Task instructions:
Produce an exact copy of all the data below, dropping every image.

Source material:
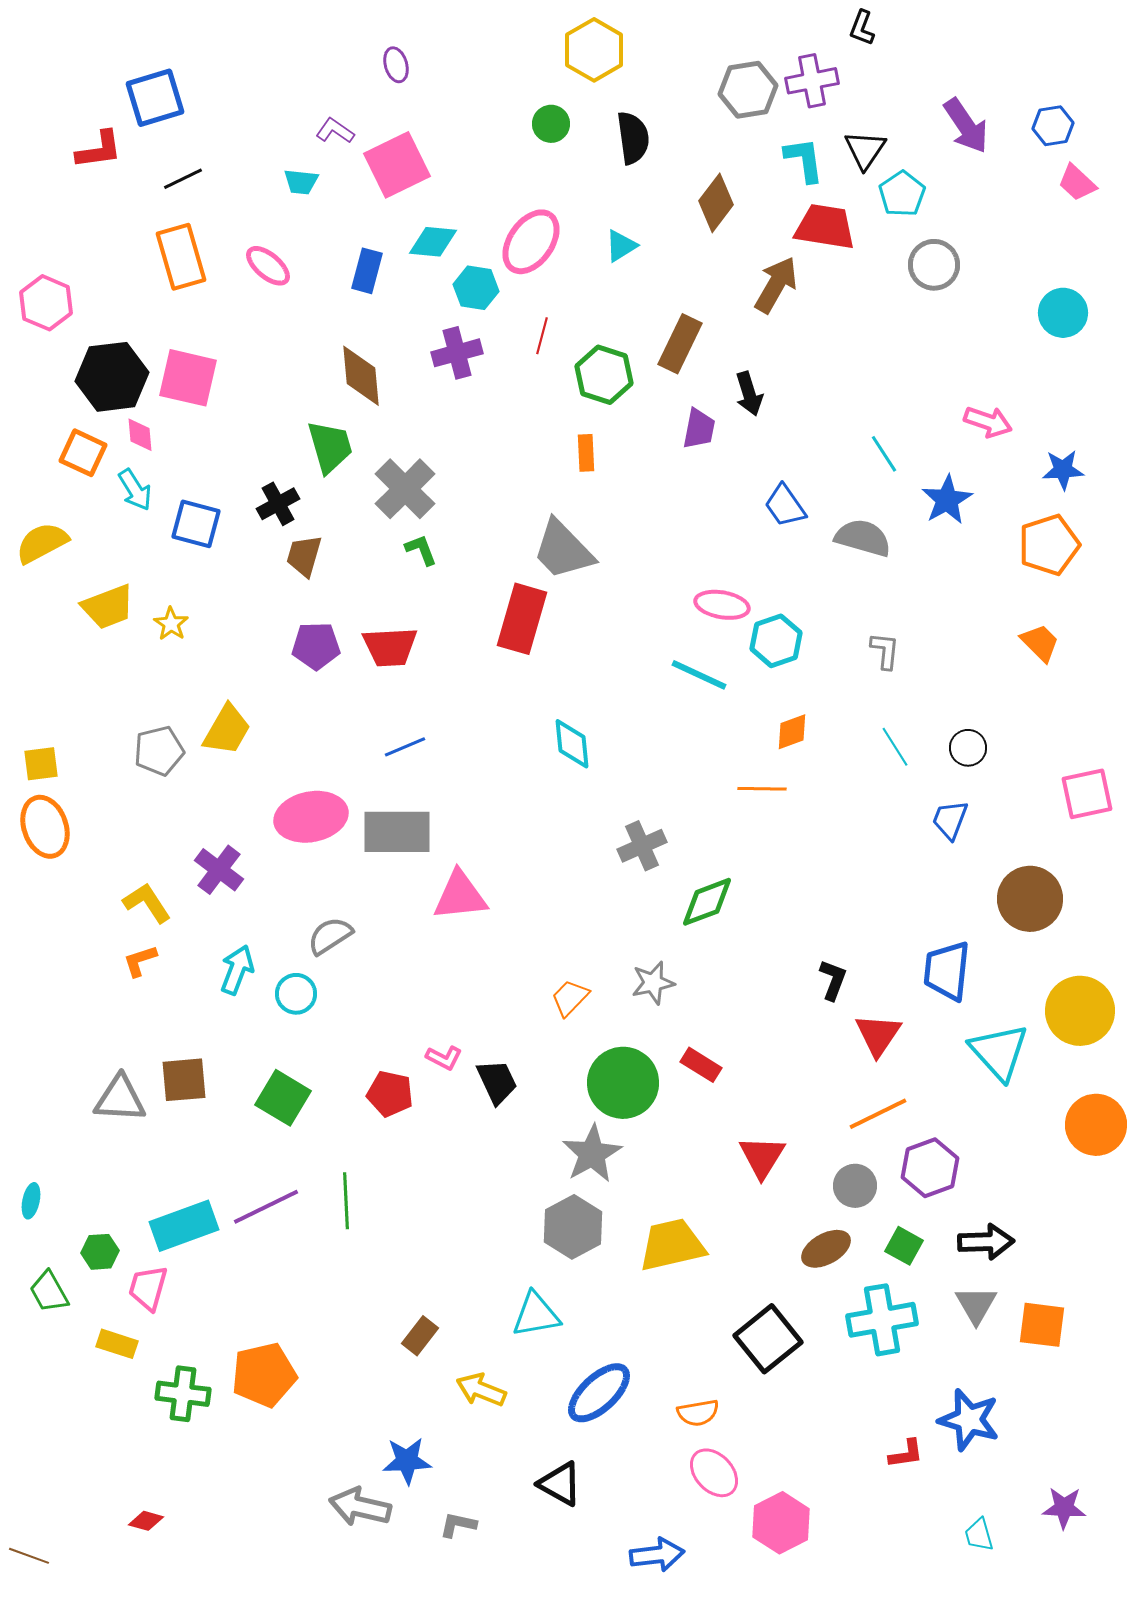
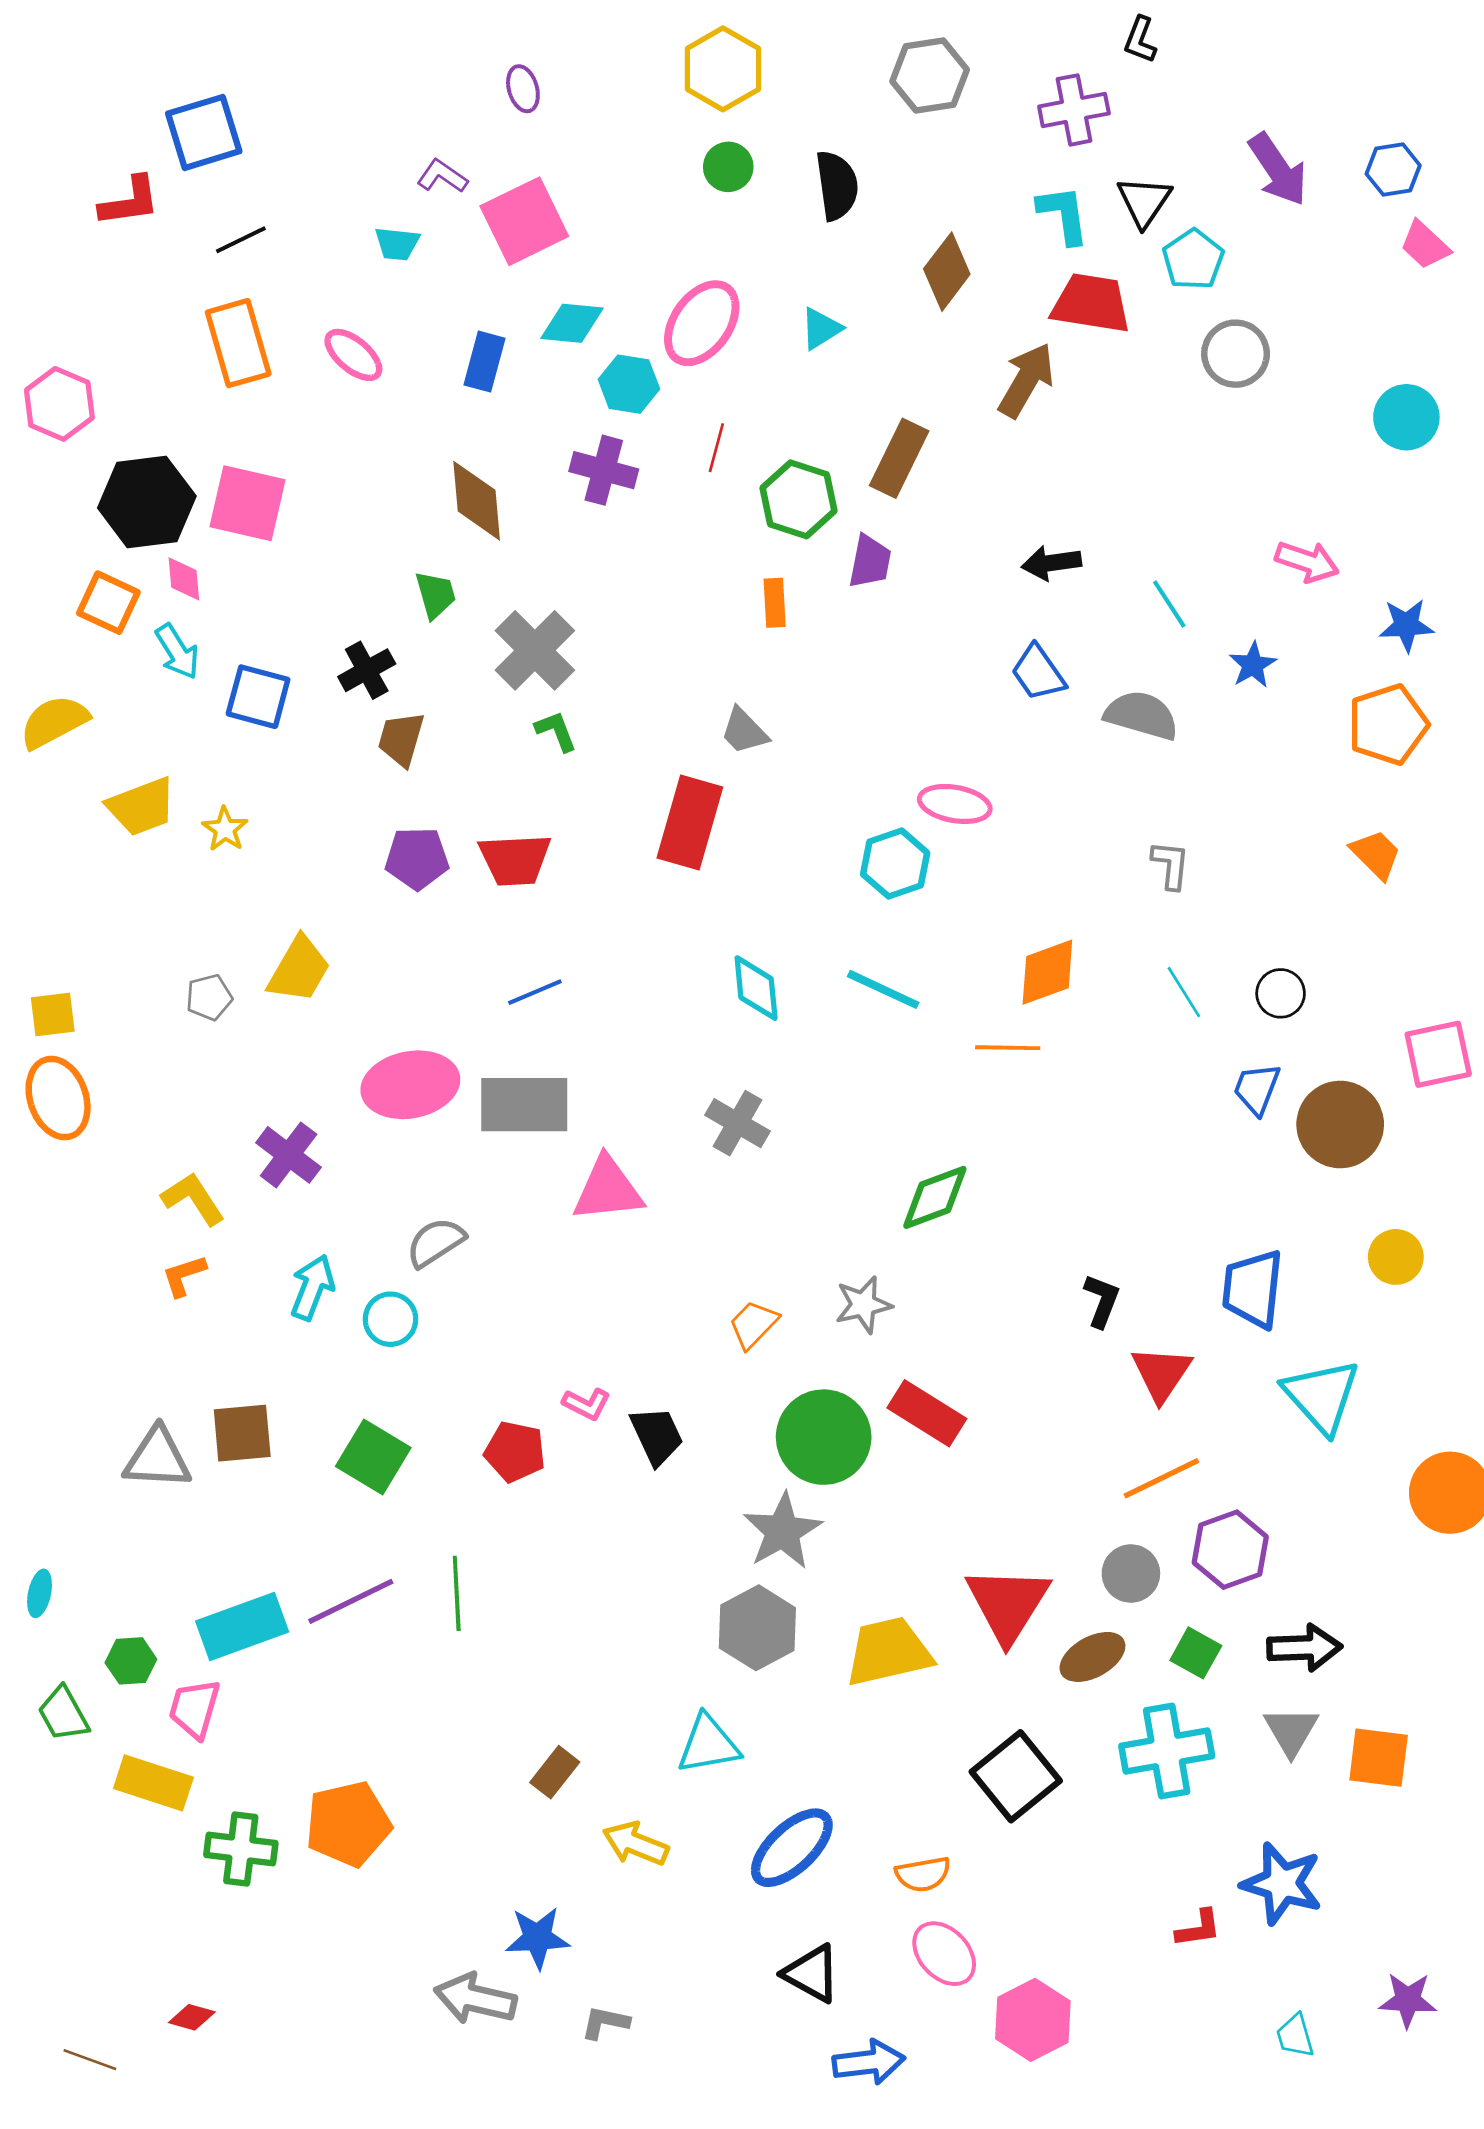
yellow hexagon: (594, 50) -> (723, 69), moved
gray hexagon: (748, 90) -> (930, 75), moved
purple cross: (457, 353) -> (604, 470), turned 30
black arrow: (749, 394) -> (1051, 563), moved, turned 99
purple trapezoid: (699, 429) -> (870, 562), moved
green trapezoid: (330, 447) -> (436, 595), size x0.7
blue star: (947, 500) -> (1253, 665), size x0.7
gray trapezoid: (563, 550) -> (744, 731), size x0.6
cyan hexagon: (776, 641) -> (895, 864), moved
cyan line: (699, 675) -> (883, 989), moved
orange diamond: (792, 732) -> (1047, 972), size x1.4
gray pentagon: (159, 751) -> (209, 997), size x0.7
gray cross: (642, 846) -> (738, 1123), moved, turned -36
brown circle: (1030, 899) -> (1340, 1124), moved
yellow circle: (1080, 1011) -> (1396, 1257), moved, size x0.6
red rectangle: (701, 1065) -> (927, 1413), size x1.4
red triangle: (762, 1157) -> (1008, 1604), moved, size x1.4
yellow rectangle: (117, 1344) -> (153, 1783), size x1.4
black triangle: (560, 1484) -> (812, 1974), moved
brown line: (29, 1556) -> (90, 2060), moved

Answer section:
yellow hexagon: (594, 50) -> (723, 69), moved
gray hexagon: (748, 90) -> (930, 75), moved
purple cross: (457, 353) -> (604, 470), turned 30
black arrow: (749, 394) -> (1051, 563), moved, turned 99
purple trapezoid: (699, 429) -> (870, 562), moved
green trapezoid: (330, 447) -> (436, 595), size x0.7
blue star: (947, 500) -> (1253, 665), size x0.7
gray trapezoid: (563, 550) -> (744, 731), size x0.6
cyan hexagon: (776, 641) -> (895, 864), moved
cyan line: (699, 675) -> (883, 989), moved
orange diamond: (792, 732) -> (1047, 972), size x1.4
gray pentagon: (159, 751) -> (209, 997), size x0.7
gray cross: (642, 846) -> (738, 1123), moved, turned -36
brown circle: (1030, 899) -> (1340, 1124), moved
yellow circle: (1080, 1011) -> (1396, 1257), moved, size x0.6
red rectangle: (701, 1065) -> (927, 1413), size x1.4
red triangle: (762, 1157) -> (1008, 1604), moved, size x1.4
yellow rectangle: (117, 1344) -> (153, 1783), size x1.4
black triangle: (560, 1484) -> (812, 1974), moved
brown line: (29, 1556) -> (90, 2060), moved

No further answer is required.